Excerpted data:
══════════
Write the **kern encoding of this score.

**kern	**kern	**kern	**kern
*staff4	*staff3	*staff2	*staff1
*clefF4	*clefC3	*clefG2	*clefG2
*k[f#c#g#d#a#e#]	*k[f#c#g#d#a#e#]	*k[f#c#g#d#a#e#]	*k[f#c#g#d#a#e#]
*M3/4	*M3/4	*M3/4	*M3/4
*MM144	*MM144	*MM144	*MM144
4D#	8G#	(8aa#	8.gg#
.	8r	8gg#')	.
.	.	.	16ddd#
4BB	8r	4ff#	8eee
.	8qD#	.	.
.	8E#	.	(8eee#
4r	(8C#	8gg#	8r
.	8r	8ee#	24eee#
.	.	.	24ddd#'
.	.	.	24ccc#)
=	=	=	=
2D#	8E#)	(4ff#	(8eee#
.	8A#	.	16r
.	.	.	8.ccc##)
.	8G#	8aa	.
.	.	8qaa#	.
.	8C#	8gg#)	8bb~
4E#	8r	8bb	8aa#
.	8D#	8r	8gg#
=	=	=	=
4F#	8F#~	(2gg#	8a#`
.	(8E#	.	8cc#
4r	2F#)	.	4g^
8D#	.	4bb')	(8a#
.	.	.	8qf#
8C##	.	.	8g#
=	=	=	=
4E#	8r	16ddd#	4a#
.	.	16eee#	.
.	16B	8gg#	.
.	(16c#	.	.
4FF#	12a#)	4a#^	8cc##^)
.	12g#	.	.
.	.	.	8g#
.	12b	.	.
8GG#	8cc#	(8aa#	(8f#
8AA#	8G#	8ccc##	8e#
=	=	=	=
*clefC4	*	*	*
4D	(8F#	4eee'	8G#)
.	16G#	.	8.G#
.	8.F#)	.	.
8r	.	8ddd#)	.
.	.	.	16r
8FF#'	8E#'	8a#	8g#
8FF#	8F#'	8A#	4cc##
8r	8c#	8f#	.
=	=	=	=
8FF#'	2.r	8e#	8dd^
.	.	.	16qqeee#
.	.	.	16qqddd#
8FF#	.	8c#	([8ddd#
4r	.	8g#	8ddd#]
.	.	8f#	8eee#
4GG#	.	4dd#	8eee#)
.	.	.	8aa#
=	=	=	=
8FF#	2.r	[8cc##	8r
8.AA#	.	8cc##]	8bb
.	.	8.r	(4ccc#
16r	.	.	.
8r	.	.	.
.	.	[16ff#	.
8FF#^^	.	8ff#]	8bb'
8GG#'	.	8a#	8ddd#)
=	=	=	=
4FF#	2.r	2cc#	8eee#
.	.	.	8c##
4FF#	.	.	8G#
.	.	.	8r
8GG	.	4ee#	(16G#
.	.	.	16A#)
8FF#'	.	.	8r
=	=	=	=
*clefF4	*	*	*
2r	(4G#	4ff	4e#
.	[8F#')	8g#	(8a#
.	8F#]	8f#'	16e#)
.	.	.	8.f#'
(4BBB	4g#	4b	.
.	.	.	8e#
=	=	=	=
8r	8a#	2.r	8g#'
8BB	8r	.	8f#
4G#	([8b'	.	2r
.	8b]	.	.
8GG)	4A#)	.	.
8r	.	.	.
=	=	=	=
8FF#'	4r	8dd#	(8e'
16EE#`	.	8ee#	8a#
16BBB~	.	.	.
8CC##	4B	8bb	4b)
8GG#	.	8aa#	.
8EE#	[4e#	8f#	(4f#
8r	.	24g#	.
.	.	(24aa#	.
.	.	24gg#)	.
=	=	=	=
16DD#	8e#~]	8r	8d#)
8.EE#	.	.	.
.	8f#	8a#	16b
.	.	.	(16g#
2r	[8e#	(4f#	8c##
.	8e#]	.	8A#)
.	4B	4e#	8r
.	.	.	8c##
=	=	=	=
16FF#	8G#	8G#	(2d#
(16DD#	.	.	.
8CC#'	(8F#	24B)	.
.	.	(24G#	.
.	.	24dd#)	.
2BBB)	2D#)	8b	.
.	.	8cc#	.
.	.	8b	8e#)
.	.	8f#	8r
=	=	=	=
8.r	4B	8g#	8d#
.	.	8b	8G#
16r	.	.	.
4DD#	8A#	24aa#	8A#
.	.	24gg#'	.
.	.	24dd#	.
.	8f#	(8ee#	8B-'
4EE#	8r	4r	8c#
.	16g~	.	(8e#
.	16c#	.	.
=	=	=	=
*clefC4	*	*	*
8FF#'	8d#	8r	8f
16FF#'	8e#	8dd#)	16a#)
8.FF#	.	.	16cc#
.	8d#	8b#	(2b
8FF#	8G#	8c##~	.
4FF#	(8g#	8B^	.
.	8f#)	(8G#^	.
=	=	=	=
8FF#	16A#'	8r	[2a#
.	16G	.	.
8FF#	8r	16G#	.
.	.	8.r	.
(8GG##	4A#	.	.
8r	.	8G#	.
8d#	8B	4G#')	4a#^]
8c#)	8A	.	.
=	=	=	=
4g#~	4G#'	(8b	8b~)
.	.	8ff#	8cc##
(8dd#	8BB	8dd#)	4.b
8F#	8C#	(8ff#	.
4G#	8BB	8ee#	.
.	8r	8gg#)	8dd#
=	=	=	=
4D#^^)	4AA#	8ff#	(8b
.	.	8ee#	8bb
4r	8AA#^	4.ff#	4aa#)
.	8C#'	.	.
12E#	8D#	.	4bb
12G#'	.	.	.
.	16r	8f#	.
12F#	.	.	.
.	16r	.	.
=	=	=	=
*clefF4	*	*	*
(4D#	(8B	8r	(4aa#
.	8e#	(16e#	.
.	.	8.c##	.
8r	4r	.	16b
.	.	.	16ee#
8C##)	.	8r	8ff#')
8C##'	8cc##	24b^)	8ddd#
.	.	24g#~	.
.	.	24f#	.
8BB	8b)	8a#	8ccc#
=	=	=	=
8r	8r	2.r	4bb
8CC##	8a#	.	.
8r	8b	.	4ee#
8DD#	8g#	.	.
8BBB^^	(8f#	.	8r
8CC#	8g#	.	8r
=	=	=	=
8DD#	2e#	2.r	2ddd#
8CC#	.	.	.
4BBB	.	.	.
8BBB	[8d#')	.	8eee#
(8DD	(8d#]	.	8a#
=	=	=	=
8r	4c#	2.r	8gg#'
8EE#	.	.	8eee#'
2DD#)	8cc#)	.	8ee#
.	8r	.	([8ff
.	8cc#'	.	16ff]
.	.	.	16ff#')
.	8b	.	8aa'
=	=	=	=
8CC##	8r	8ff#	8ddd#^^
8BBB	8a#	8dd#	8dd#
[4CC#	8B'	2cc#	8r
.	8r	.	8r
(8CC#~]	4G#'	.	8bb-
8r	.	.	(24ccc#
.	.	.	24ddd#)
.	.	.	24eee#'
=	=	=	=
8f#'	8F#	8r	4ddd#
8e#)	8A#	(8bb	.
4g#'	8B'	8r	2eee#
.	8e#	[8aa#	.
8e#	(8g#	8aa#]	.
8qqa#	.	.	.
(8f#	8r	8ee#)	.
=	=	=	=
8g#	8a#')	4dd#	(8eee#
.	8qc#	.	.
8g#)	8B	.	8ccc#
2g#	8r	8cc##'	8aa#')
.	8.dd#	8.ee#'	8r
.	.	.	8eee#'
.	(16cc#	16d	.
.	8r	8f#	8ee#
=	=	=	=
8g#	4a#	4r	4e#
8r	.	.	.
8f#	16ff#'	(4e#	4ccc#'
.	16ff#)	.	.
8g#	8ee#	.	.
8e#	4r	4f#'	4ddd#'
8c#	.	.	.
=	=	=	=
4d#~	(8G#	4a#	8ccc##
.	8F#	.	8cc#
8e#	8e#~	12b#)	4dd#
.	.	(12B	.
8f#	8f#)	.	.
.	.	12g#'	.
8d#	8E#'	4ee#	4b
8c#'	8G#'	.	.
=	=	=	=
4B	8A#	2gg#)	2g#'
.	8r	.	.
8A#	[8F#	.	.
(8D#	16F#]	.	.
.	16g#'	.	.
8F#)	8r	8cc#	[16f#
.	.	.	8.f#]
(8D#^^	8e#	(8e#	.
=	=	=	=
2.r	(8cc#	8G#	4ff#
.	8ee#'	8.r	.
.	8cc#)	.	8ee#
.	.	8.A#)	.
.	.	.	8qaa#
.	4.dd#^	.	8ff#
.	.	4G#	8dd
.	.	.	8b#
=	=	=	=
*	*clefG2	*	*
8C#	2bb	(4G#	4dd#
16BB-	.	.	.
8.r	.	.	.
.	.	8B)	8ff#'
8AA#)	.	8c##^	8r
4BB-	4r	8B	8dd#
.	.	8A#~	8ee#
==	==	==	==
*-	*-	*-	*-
══════════
Written exercise: Which rows contain the string "kern"? Pick out each one and copy it.

Full solution:
Write the **kern encoding of this score.
**kern	**kern	**kern	**kern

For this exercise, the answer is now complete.